**DATA TO PROCESS**

━━━━━━━━━━━━━━━━━━━━━━━━━━━━━━

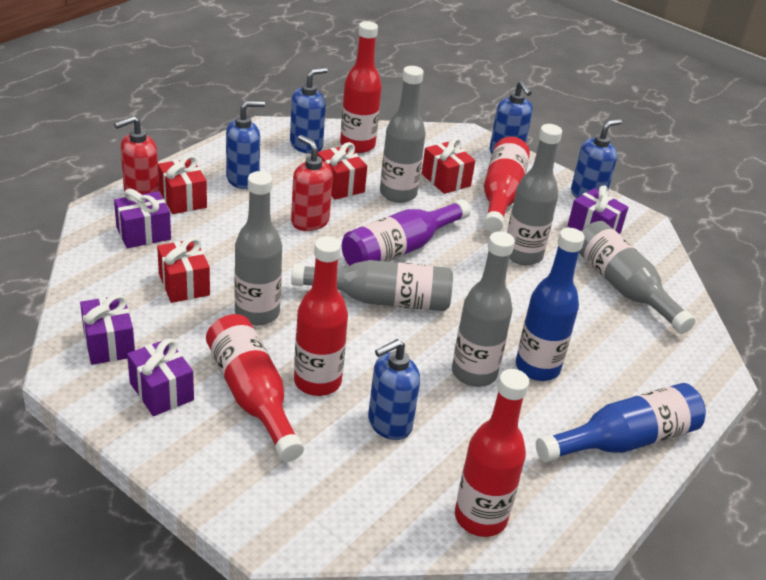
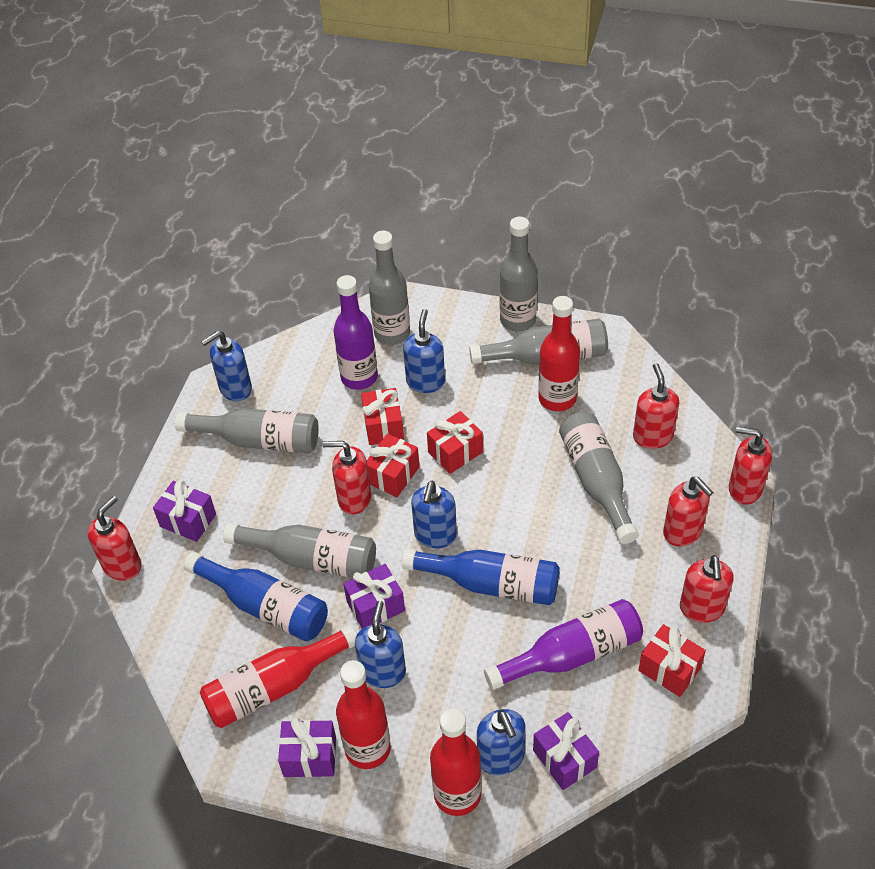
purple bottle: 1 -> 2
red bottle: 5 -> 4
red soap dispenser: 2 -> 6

━━━━━━━━━━━━━━━━━━━━━━━━━━━━━━

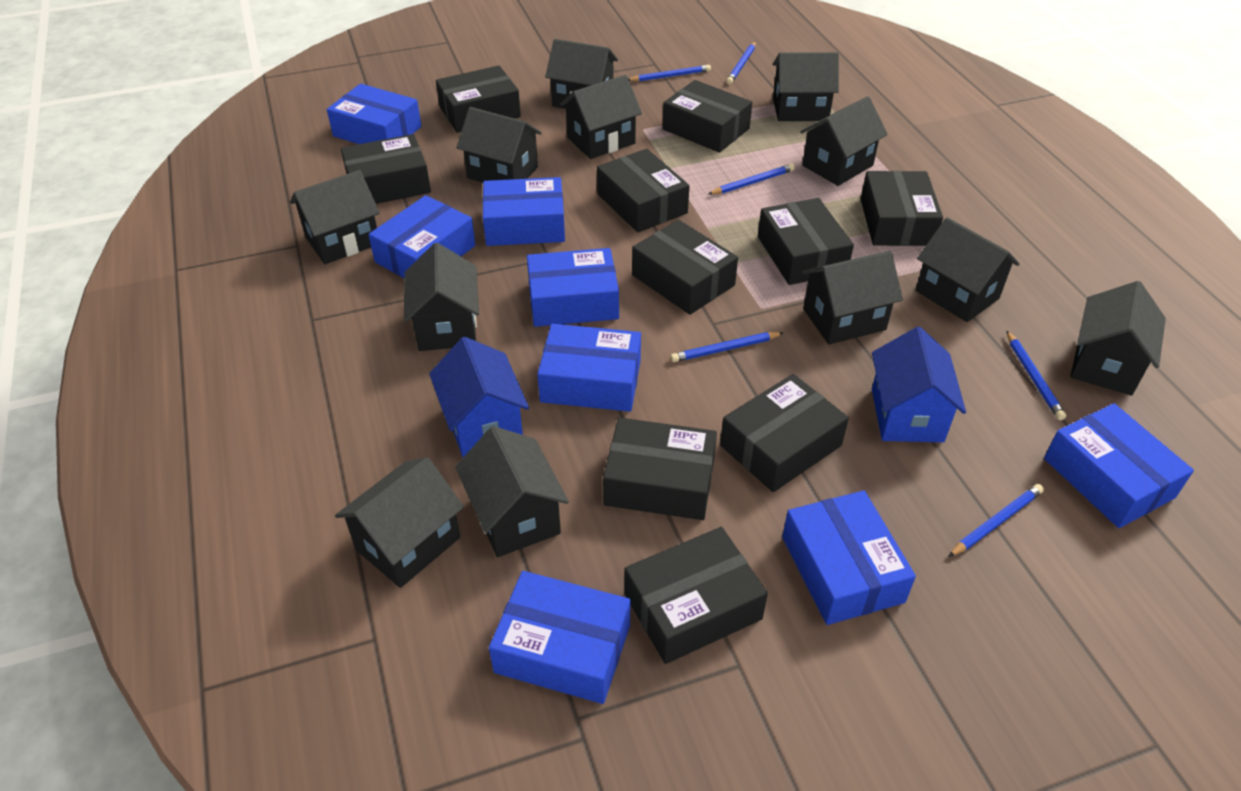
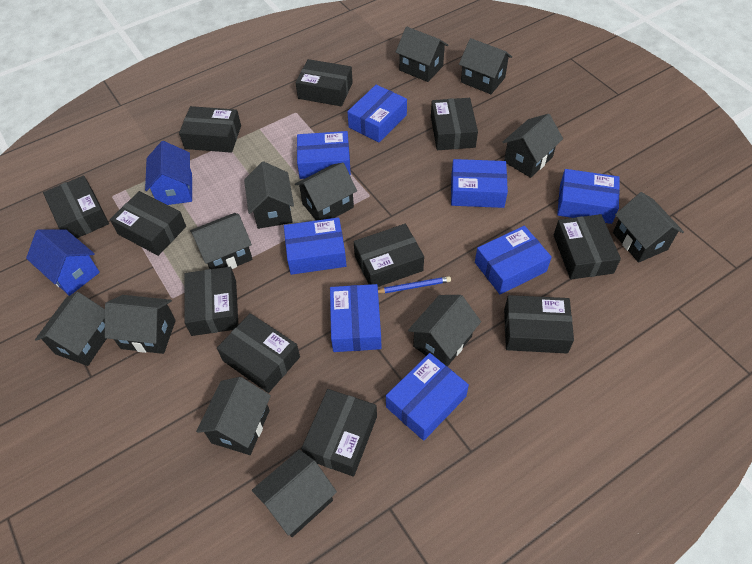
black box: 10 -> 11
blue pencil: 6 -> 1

━━━━━━━━━━━━━━━━━━━━━━━━━━━━━━

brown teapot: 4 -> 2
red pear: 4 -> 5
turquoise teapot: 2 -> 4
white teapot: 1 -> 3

━━━━━━━━━━━━━━━━━━━━━━━━━━━━━━

**TASK TO CARRY OUT**
Show, from the records above, every line that includes "teapot".

**EXERCISE ANSWER**
brown teapot: 4 -> 2
turquoise teapot: 2 -> 4
white teapot: 1 -> 3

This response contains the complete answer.